ACTION ITEM | For this exercise, repeat exactly the lines below starting at the line holding "camera: 25 degrees right, 10 degrees up" and ending at the line holding "(780, 532) = (691, 258): orange", both included, with no extra lines and no pictures.

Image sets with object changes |
╔══

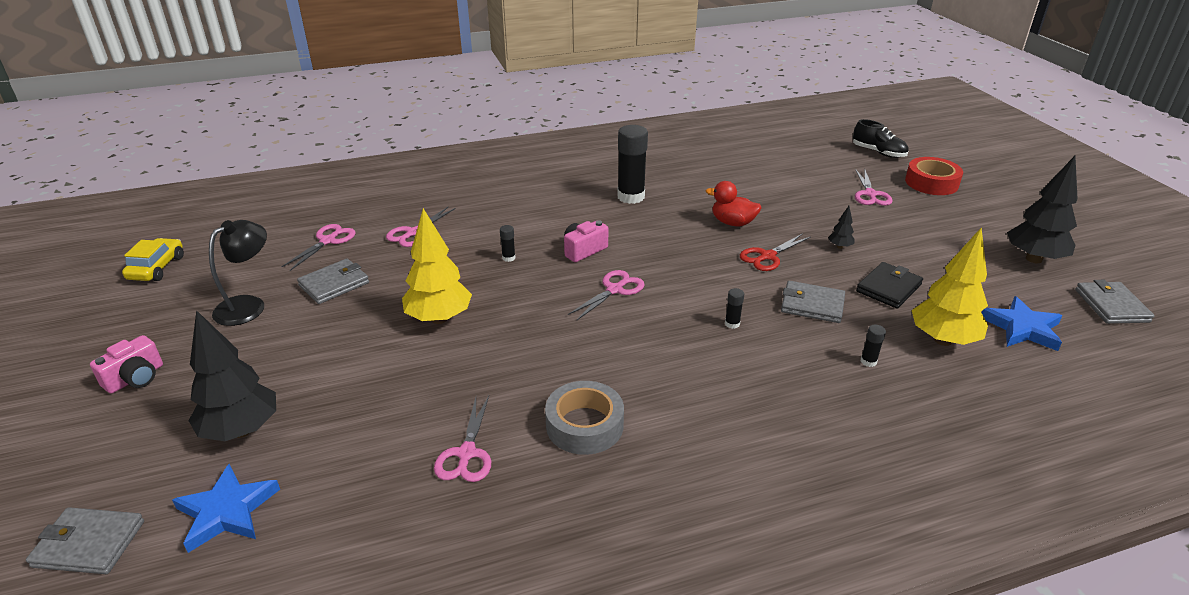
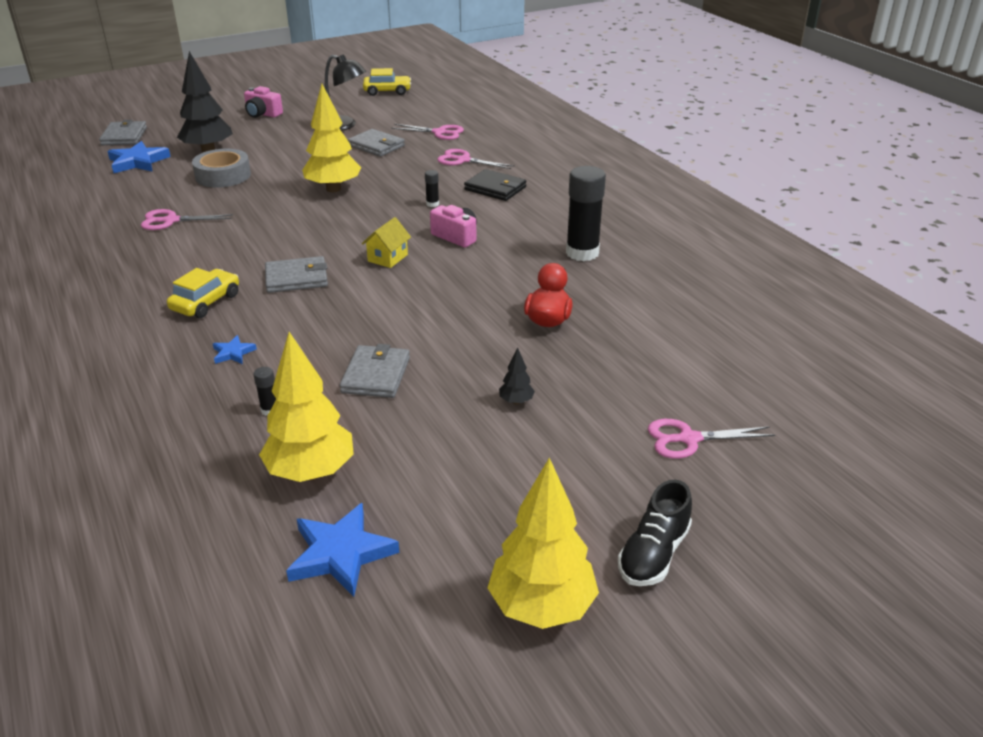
camera: 80 degrees right, 0 degrees up
(584, 425) = (193, 260): grey tape -> grey tape (223, 175)
(614, 290) = (387, 258): pink scissors -> yellow house
(684, 409) = (206, 302): none -> yellow car
(732, 324) = (335, 324): black glue stick -> none
(767, 256) = (475, 345): red scissors -> none
(781, 386) = (233, 353): none -> blue star
(878, 152) = (860, 460): black shoe -> black shoe (653, 554)
(888, 288) = (422, 437): black wallet -> black wallet (495, 188)
(931, 183) = (774, 514): red tape -> none
(1033, 259) = (542, 607): black tree -> yellow tree
(1111, 306) = (411, 681): grey wallet -> grey wallet (296, 278)

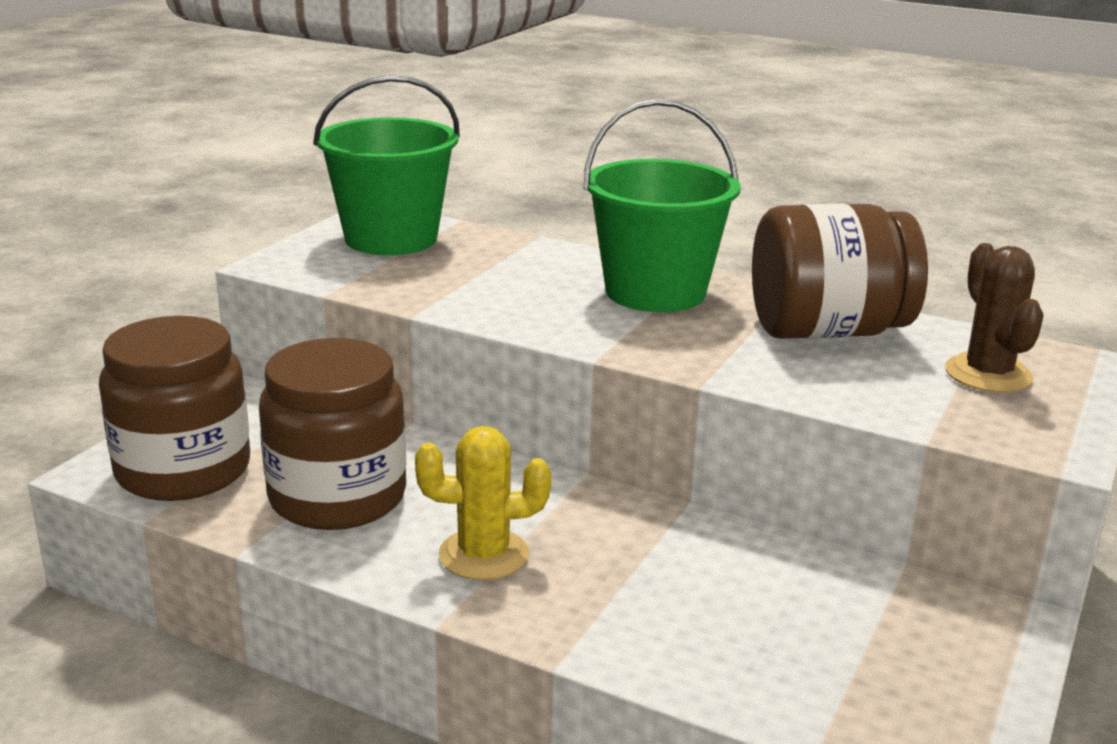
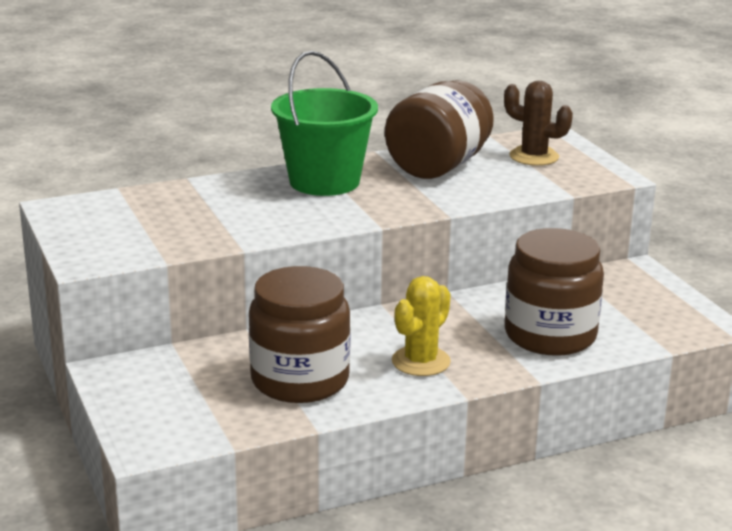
camera: 50 degrees left, 0 degrees up
(183, 470) = (190, 418): brown jar -> brown jar (550, 335)
(391, 238) = (111, 216): green bucket -> none

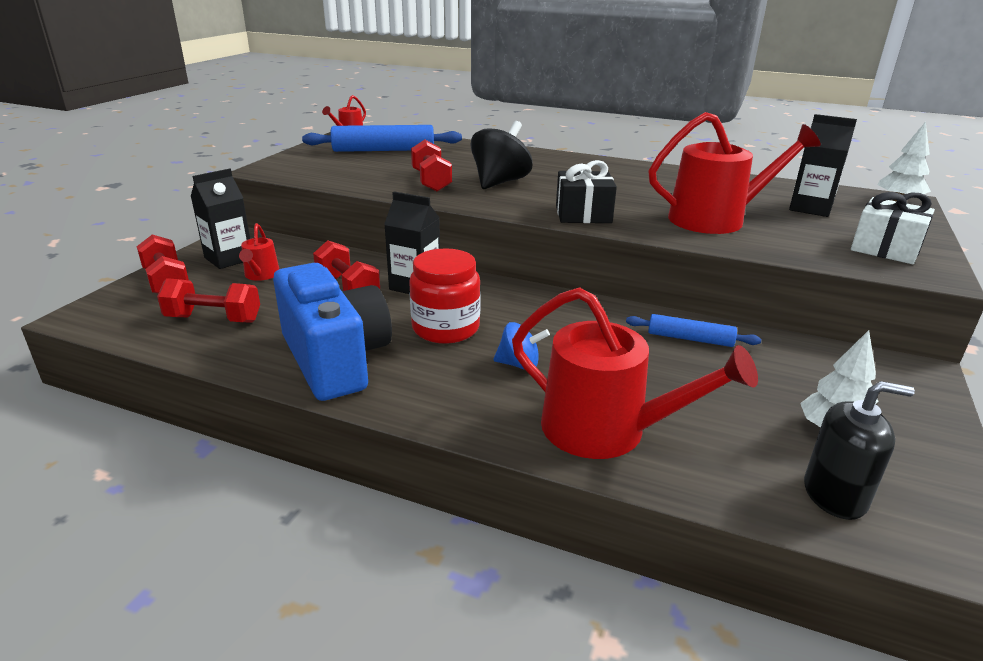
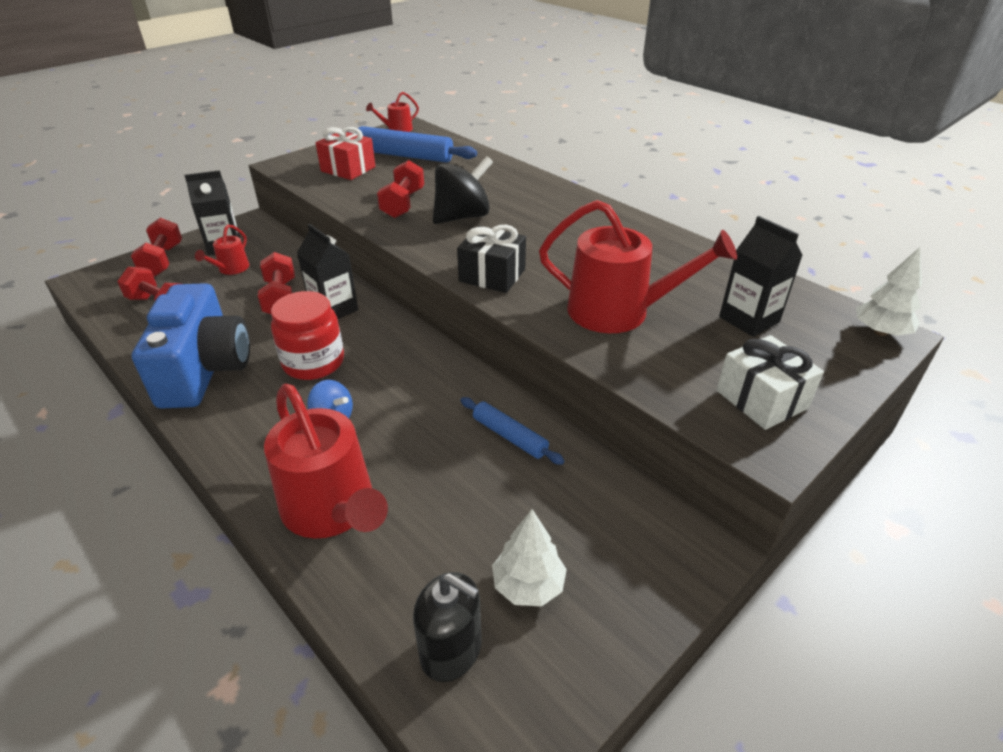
camera: 25 degrees right, 10 degrees up
(339, 165) = (348, 169): none -> red gift

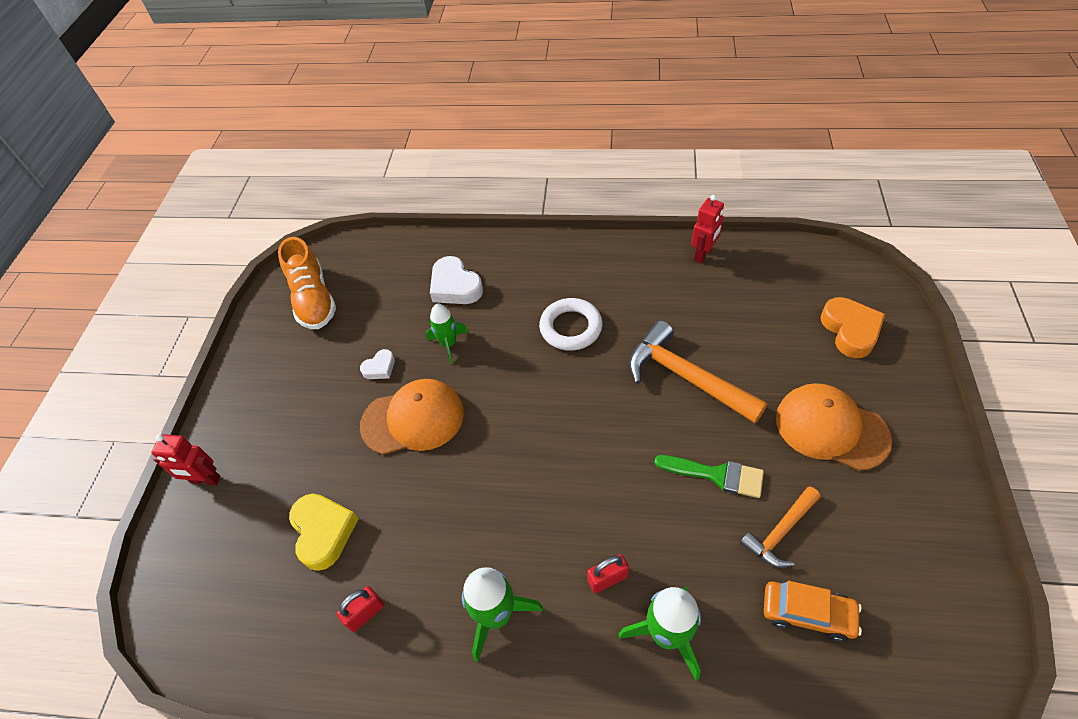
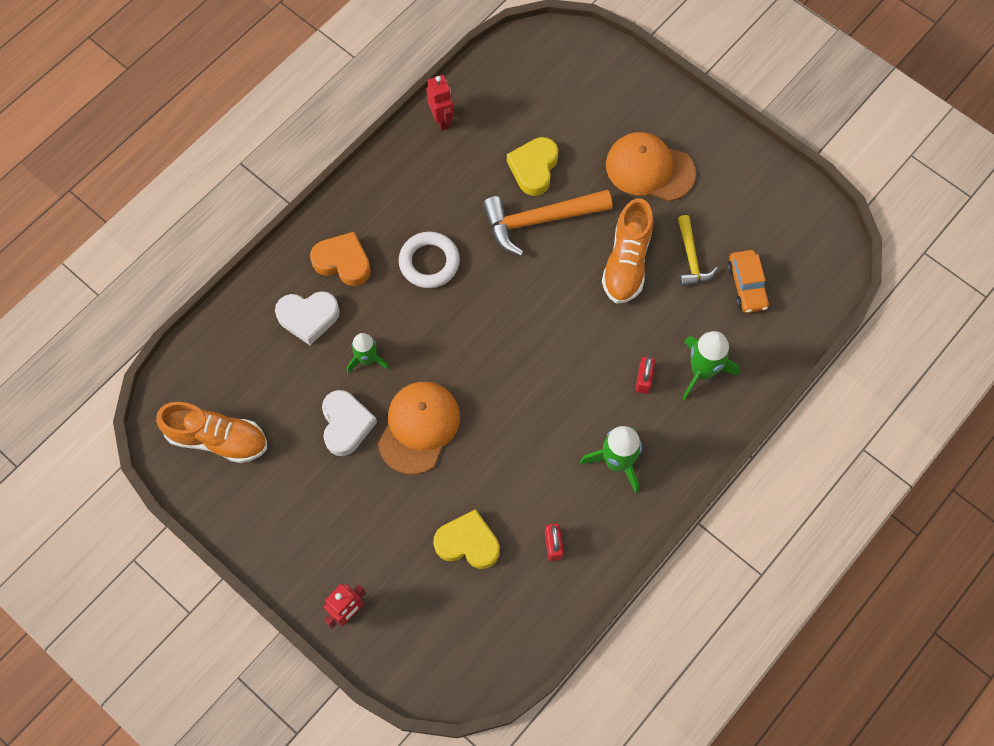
camera: 60 degrees left, 15 degrees up
(380, 368) = (346, 425): white heart -> white heart, size x1.80
(716, 475) = (626, 262): green brush -> orange shoe
(729, 340) = (534, 168): none -> yellow heart
(780, 532) = (691, 258): orange hammer -> yellow hammer
(807, 613) = (747, 285): orange car -> orange car turned 120 degrees clockwise
(831, 428) = (649, 169): orange cap -> orange cap turned 45 degrees clockwise
(850, 330) = (590, 90): orange heart -> orange heart (343, 262)

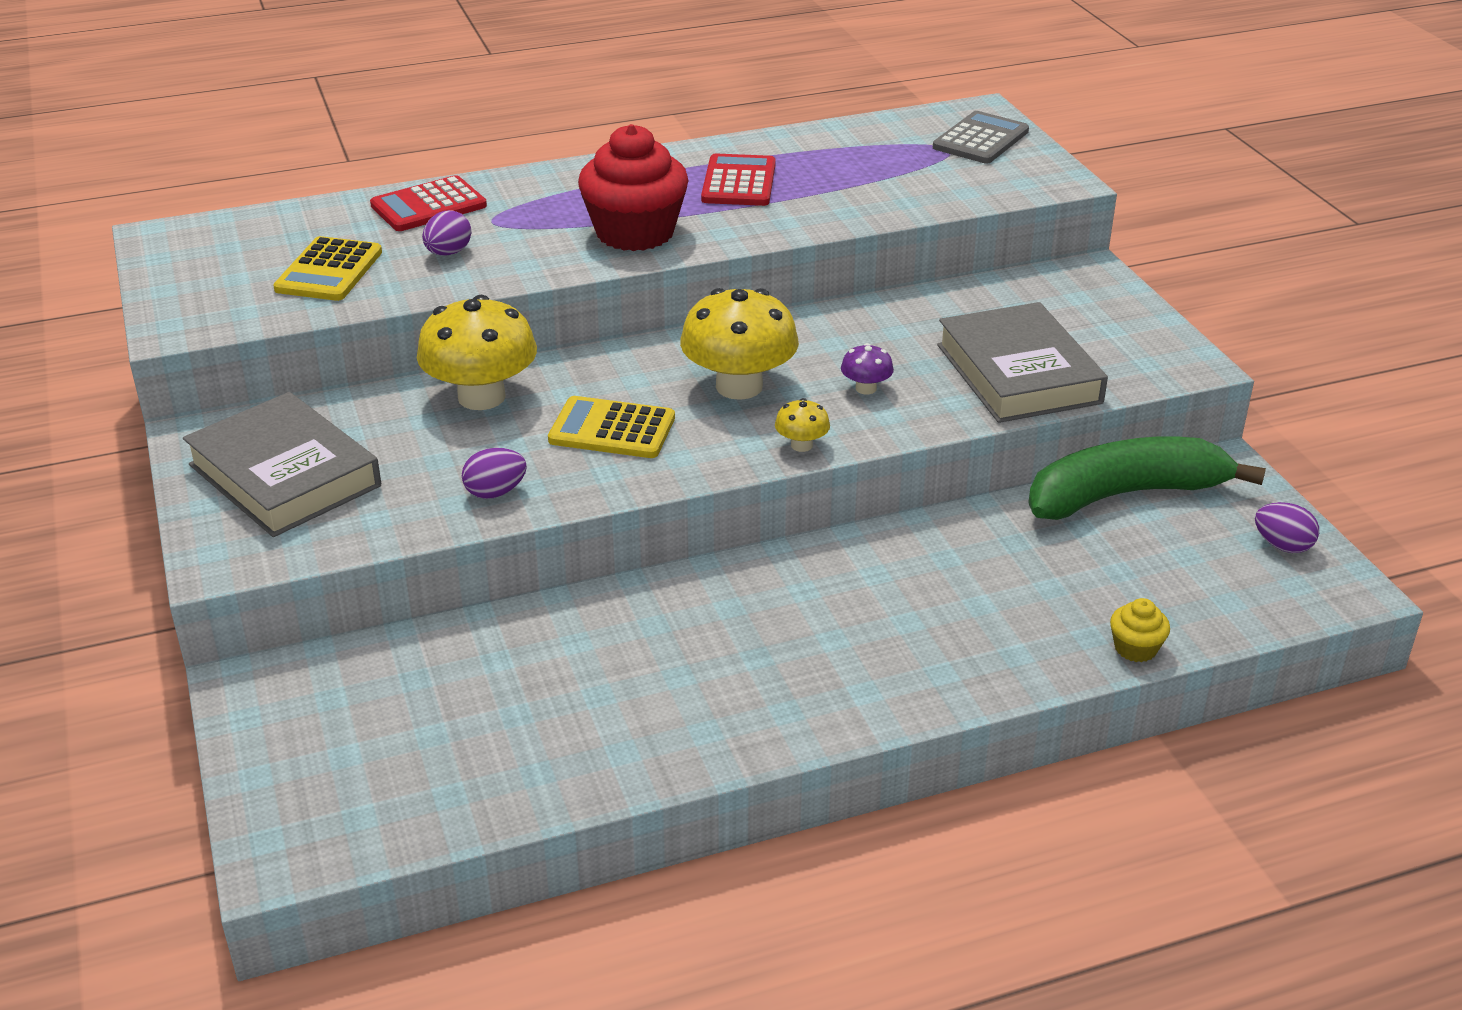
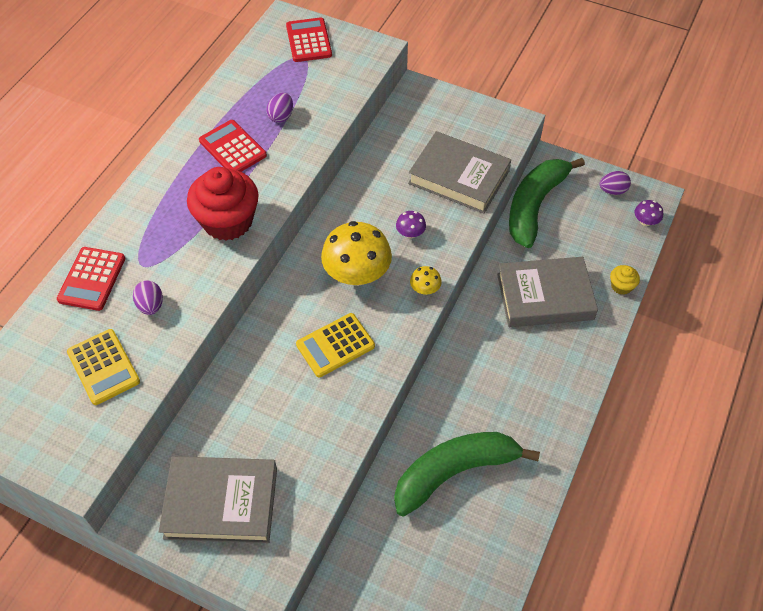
camera: 45 degrees left, 20 degrees up
(481, 397) = (249, 374): yellow mushroom -> none
(495, 492) = (333, 426): purple egg -> purple egg (281, 116)
(598, 670) = (454, 472): none -> green banana
(980, 139) = (309, 40): grey calculator -> red calculator
(994, 588) = (545, 296): none -> grey book
(1289, 606) = (645, 221): none -> purple mushroom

╚══

TASK ANSWER |
camera: 25 degrees right, 10 degrees up
(339, 165) = (348, 169): none -> red gift

camera: 60 degrees left, 15 degrees up
(380, 368) = (346, 425): white heart -> white heart, size x1.80
(716, 475) = (626, 262): green brush -> orange shoe
(729, 340) = (534, 168): none -> yellow heart
(780, 532) = (691, 258): orange hammer -> yellow hammer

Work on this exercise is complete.